• [TASK PROMPT] Everything in the records below except the images should be output exactly as written.

START TASK INPUTS

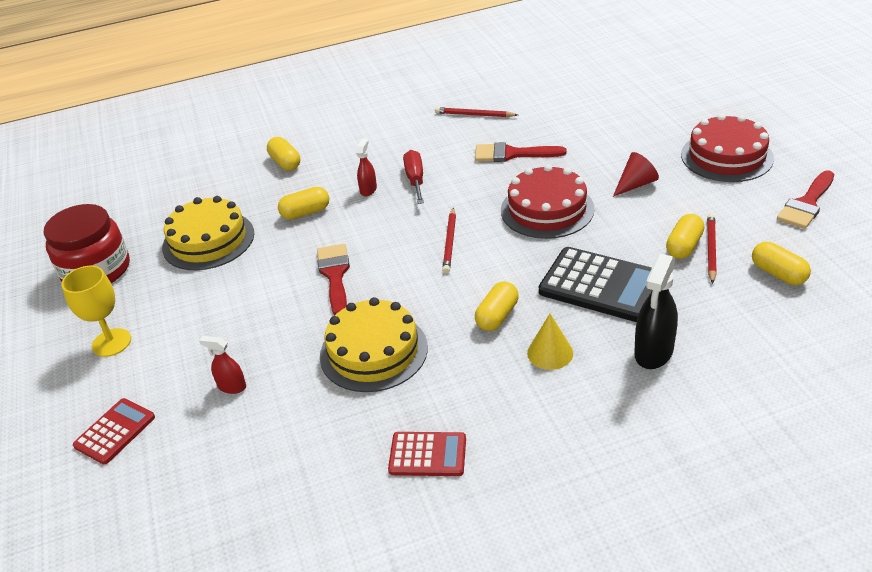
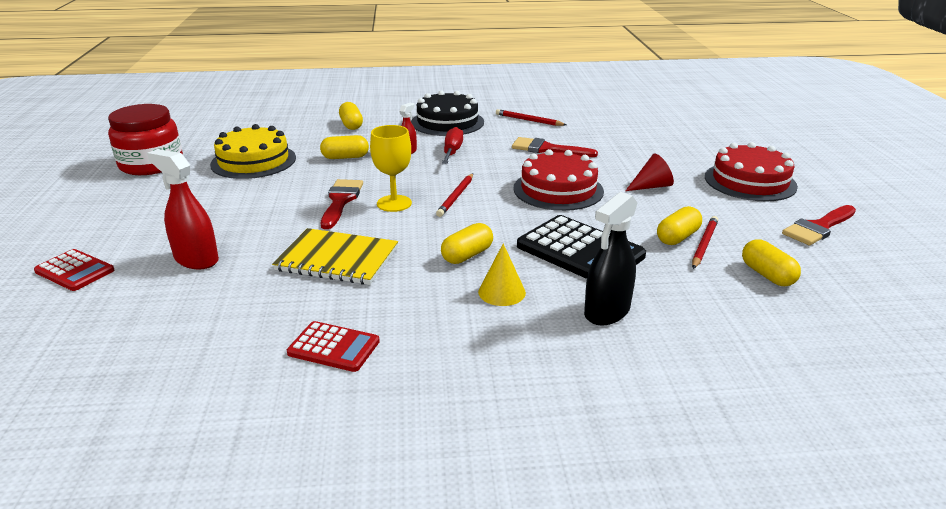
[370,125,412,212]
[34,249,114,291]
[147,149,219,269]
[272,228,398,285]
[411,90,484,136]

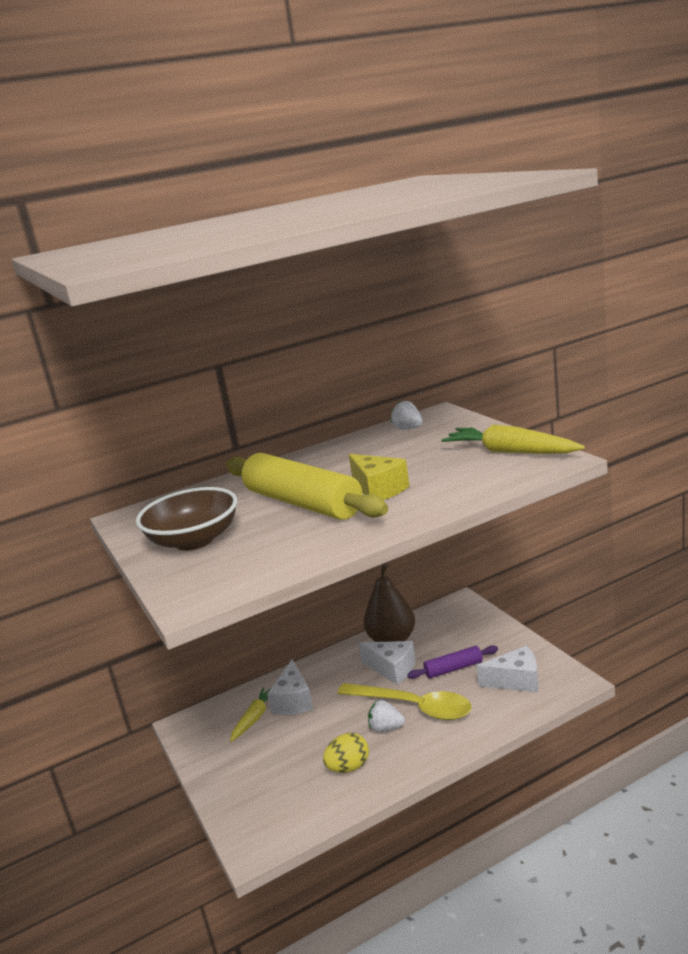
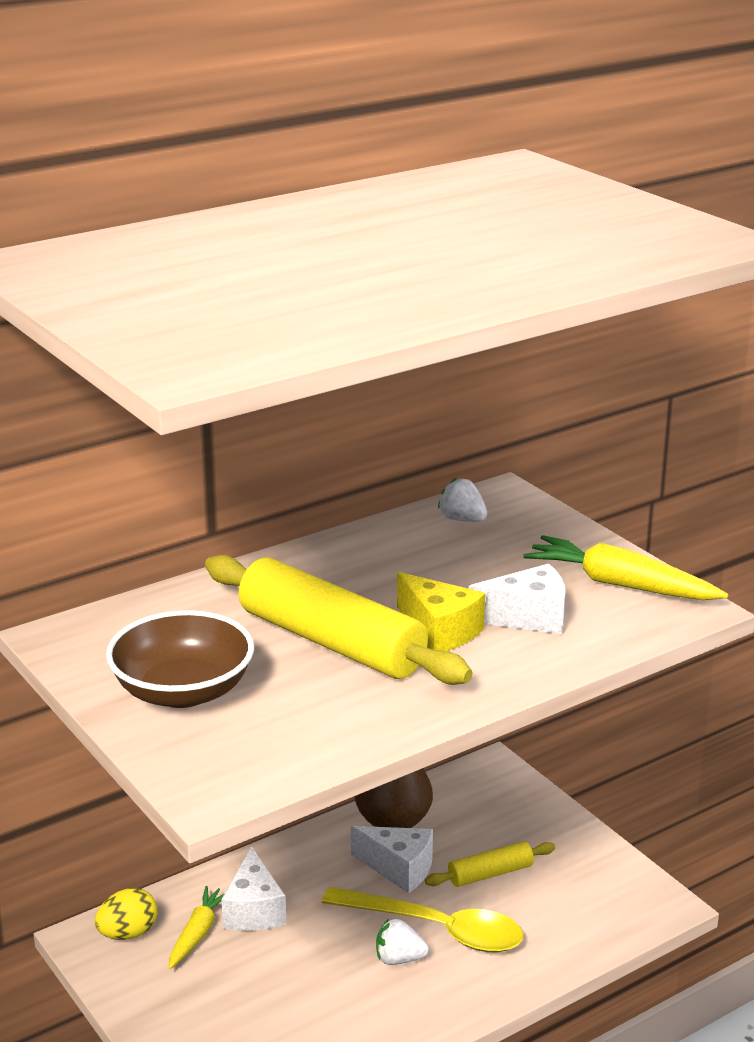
[95,888,158,940]
[425,841,555,887]
[469,564,566,634]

END TASK INPUTS

• [OUTPUT]
[370,125,412,212]
[34,249,114,291]
[147,149,219,269]
[272,228,398,285]
[411,90,484,136]

[95,888,158,940]
[425,841,555,887]
[469,564,566,634]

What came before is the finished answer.